= Your assignment =
Please could you give again the lines from the one holding "TP1: none -> test point (STAT)" through the final line of the data below, exactly, with no other lines?

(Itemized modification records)
Start of Block
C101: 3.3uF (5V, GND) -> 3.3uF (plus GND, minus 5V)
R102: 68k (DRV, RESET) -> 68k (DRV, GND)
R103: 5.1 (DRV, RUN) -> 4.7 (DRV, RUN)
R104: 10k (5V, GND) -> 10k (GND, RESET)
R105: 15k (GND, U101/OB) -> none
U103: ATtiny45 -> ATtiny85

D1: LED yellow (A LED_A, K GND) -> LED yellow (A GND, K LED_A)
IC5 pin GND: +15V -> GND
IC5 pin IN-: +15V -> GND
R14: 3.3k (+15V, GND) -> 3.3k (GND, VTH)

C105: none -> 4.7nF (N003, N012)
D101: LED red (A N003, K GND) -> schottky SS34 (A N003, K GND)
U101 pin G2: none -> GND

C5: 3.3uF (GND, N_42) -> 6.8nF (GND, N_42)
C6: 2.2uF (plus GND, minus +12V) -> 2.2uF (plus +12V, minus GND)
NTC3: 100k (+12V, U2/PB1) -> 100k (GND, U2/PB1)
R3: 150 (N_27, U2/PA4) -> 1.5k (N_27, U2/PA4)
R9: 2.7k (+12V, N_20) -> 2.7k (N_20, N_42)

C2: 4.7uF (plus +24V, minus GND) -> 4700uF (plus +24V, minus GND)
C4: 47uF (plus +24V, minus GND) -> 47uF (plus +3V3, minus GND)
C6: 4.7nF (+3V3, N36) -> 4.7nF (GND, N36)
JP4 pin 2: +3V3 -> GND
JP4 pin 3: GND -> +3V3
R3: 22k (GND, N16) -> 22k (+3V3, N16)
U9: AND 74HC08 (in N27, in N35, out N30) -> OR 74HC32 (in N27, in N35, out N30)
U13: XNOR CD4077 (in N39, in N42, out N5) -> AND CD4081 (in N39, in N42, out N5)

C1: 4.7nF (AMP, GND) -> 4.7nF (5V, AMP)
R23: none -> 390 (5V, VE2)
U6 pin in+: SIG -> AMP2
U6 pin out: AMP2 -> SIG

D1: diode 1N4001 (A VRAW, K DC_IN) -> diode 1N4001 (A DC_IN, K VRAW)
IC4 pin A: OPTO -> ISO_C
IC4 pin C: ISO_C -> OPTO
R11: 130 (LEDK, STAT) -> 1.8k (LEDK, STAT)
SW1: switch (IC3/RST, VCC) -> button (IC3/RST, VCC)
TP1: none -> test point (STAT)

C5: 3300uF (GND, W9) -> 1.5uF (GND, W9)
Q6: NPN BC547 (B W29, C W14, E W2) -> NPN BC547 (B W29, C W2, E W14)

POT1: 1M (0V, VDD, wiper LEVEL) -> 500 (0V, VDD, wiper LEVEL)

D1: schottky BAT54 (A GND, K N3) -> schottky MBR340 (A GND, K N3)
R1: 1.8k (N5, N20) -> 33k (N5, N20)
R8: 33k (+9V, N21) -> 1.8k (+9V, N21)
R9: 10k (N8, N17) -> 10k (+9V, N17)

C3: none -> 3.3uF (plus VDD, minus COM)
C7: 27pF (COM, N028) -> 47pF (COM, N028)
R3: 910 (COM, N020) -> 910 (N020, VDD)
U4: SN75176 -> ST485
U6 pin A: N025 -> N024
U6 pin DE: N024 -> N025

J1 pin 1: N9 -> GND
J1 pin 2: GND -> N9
End of Block
= Answer section =
TP1: none -> test point (STAT)

C5: 3300uF (GND, W9) -> 1.5uF (GND, W9)
Q6: NPN BC547 (B W29, C W14, E W2) -> NPN BC547 (B W29, C W2, E W14)

POT1: 1M (0V, VDD, wiper LEVEL) -> 500 (0V, VDD, wiper LEVEL)

D1: schottky BAT54 (A GND, K N3) -> schottky MBR340 (A GND, K N3)
R1: 1.8k (N5, N20) -> 33k (N5, N20)
R8: 33k (+9V, N21) -> 1.8k (+9V, N21)
R9: 10k (N8, N17) -> 10k (+9V, N17)

C3: none -> 3.3uF (plus VDD, minus COM)
C7: 27pF (COM, N028) -> 47pF (COM, N028)
R3: 910 (COM, N020) -> 910 (N020, VDD)
U4: SN75176 -> ST485
U6 pin A: N025 -> N024
U6 pin DE: N024 -> N025

J1 pin 1: N9 -> GND
J1 pin 2: GND -> N9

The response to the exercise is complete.